**Extracted records:**
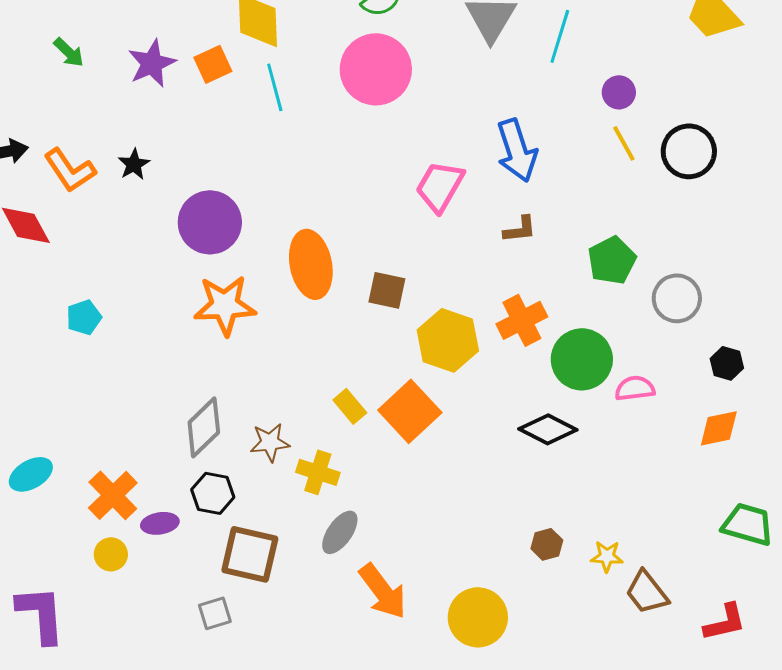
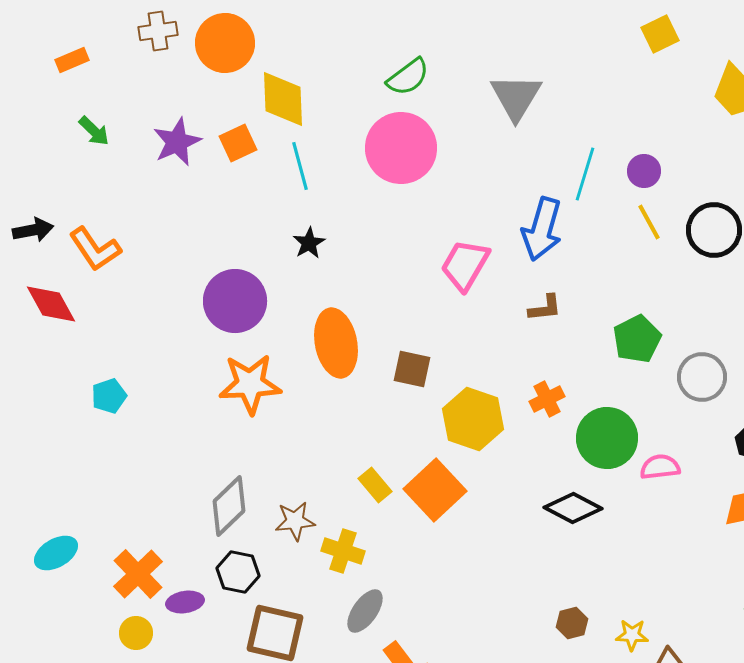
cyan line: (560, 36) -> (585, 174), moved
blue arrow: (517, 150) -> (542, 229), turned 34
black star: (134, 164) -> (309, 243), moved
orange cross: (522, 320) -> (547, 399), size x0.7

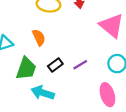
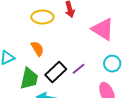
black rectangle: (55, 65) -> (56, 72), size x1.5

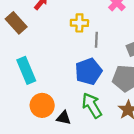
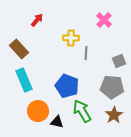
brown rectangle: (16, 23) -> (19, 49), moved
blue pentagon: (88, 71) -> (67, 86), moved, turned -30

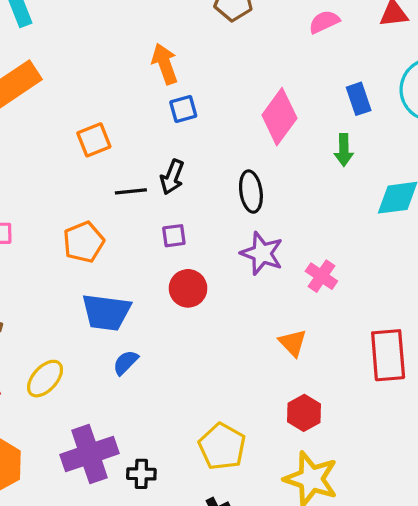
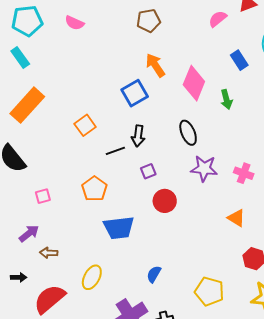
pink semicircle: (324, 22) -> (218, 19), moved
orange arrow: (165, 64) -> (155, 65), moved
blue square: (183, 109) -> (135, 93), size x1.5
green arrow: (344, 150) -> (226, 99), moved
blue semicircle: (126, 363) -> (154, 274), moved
* * *
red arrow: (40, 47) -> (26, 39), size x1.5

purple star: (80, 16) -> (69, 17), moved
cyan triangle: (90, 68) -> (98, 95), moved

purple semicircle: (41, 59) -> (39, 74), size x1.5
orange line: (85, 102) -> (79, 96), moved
...
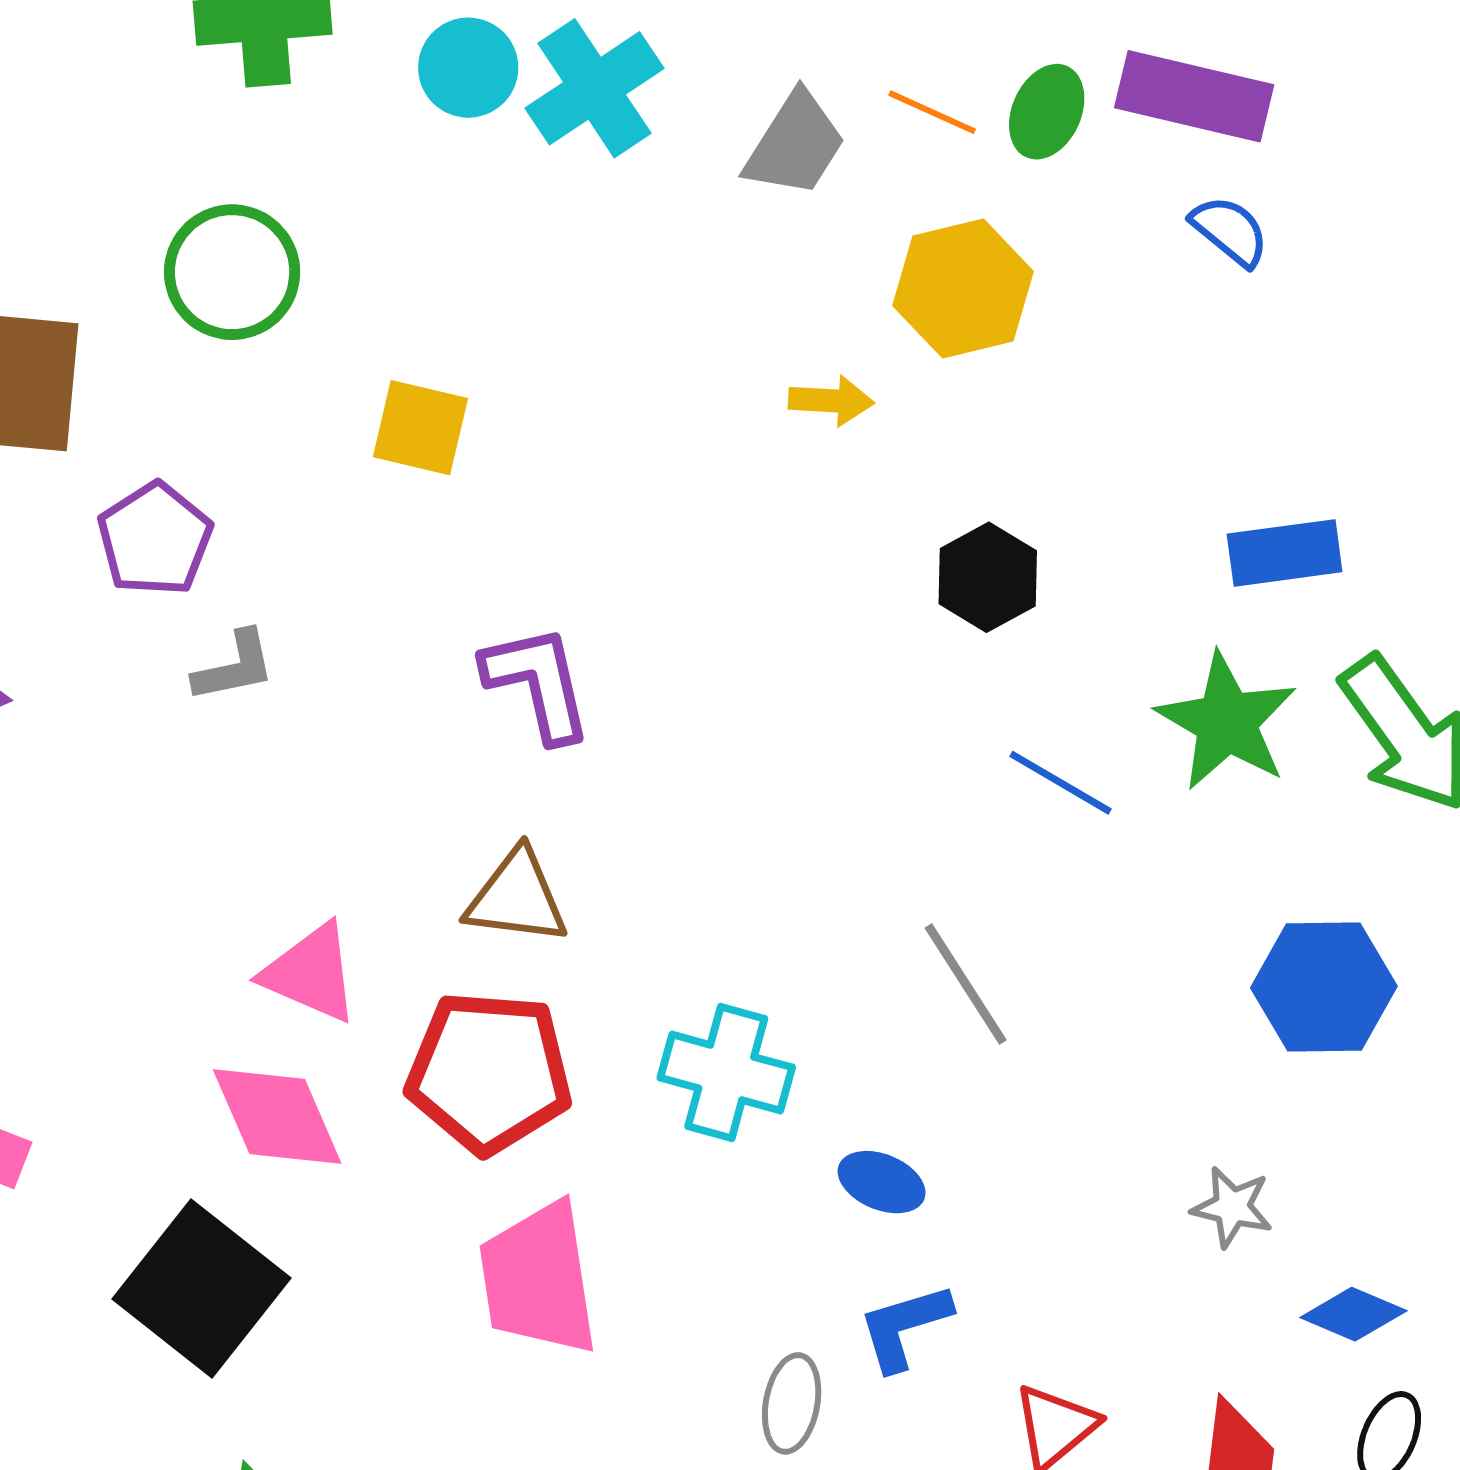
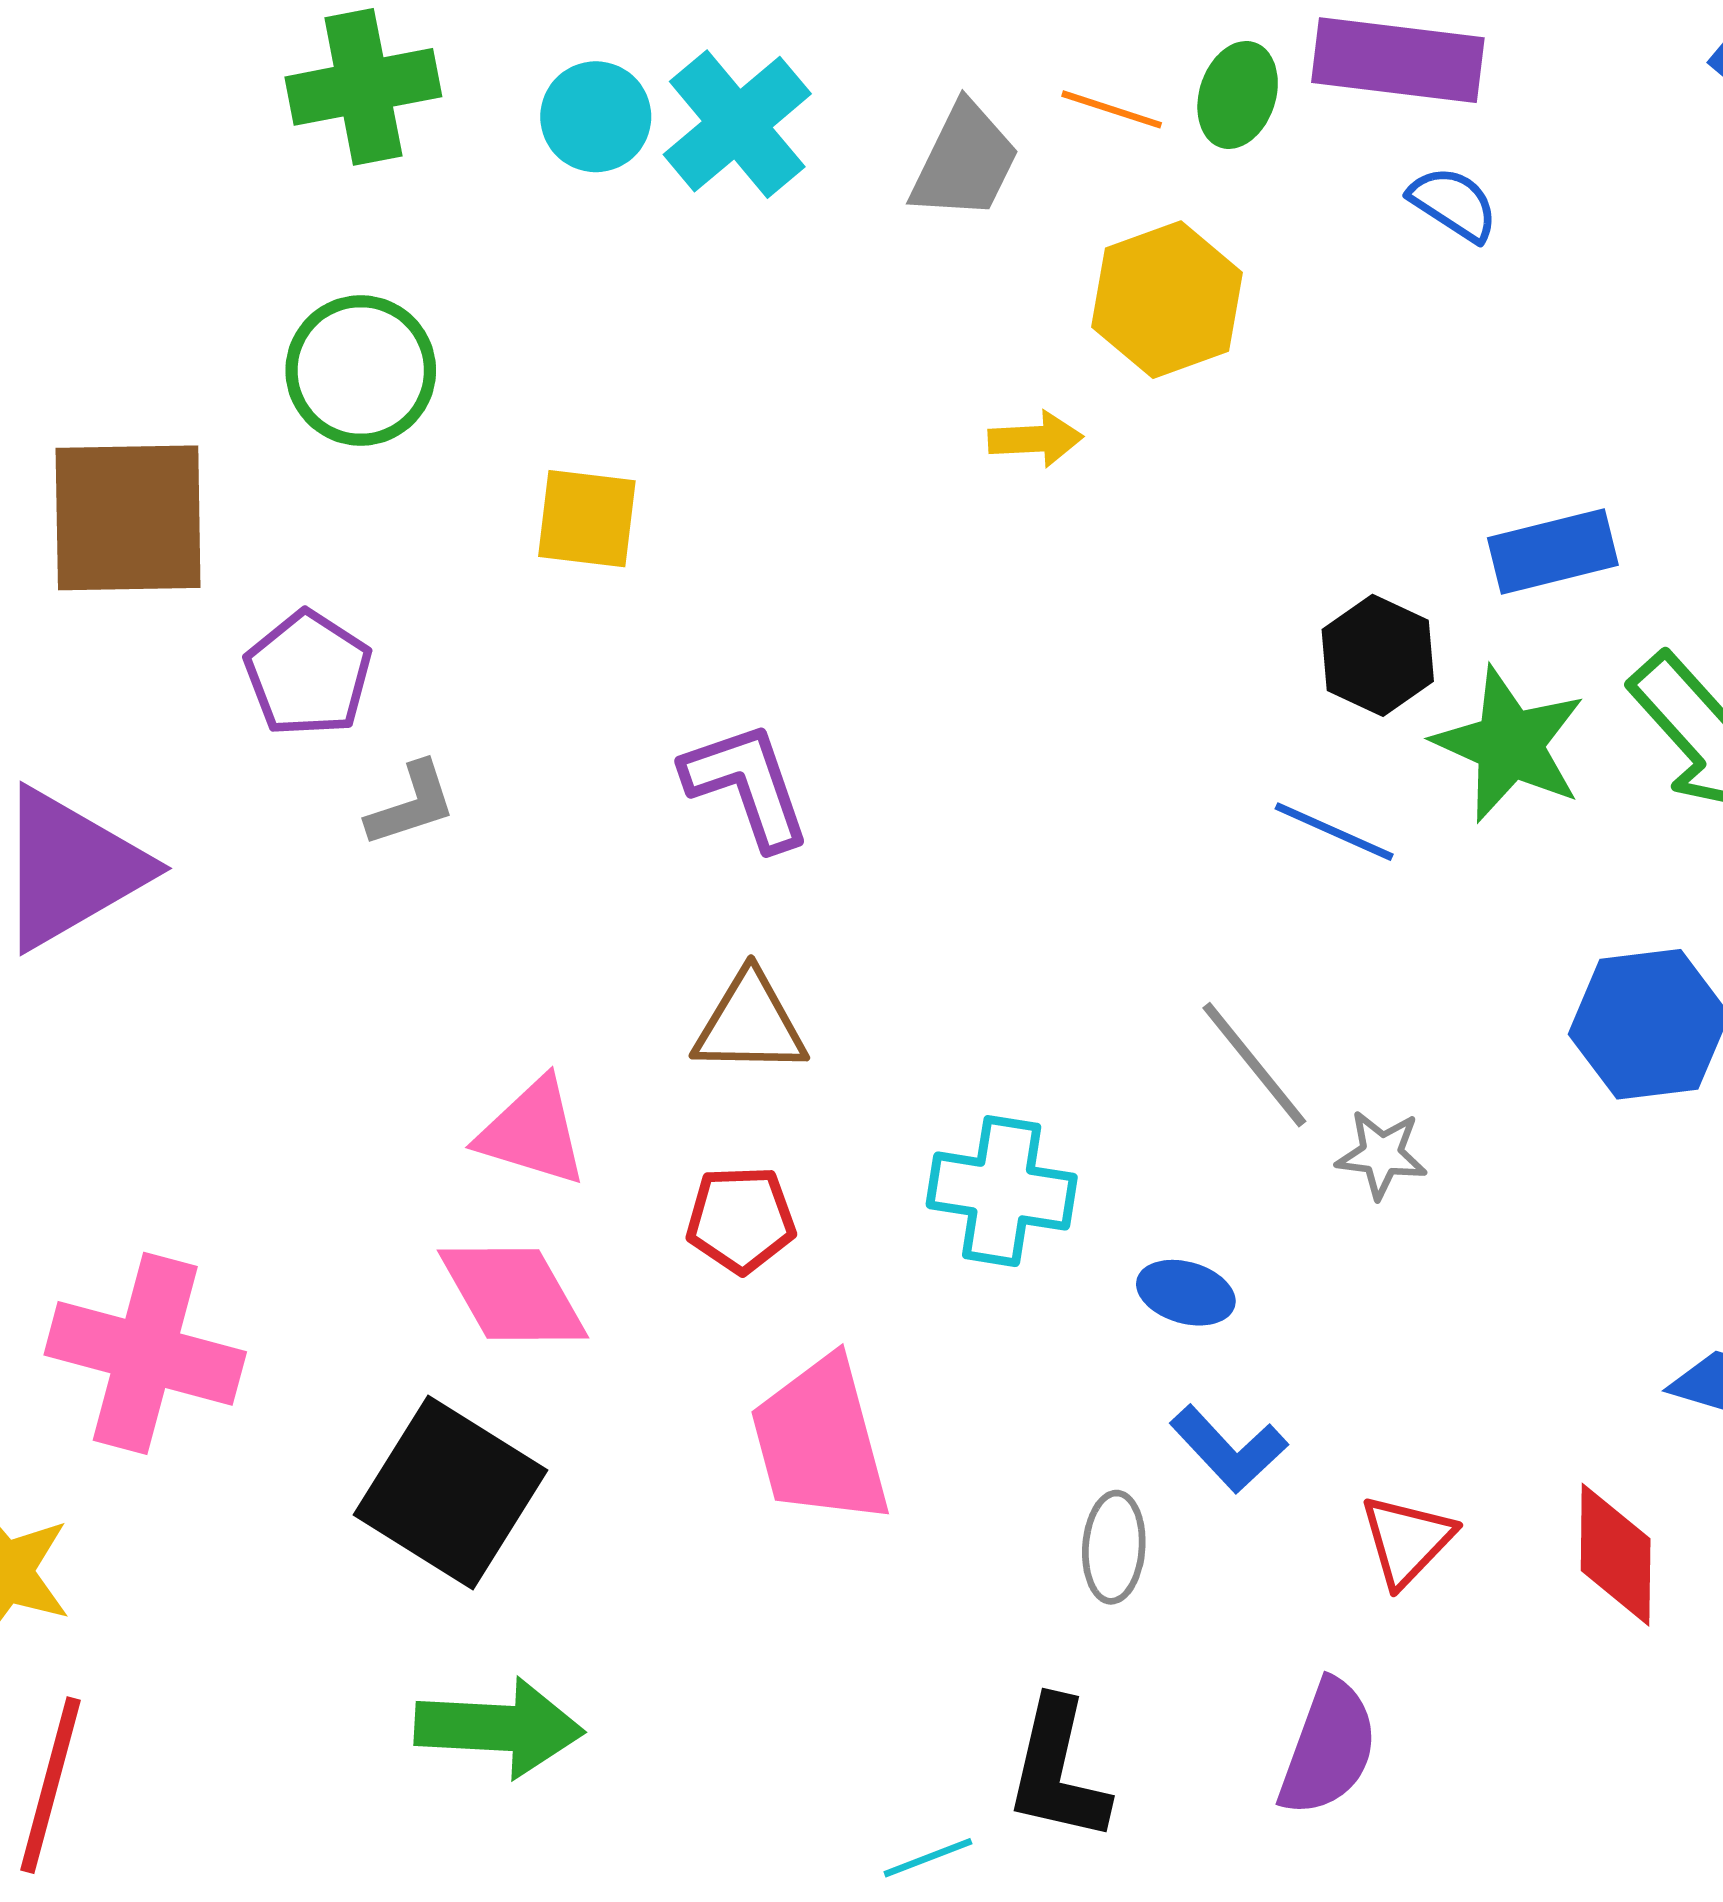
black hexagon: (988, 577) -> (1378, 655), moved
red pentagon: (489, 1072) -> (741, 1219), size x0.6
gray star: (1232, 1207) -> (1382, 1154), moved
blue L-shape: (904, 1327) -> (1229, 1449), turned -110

**What is needed:**
Look above for the line with "blue square: (183, 109)" and the line with "blue semicircle: (126, 363)", and reproduce exactly those two lines plus every line between, nothing more.

**Answer below:**
blue square: (183, 109) -> (135, 93), size x1.5
green arrow: (344, 150) -> (226, 99), moved
blue semicircle: (126, 363) -> (154, 274), moved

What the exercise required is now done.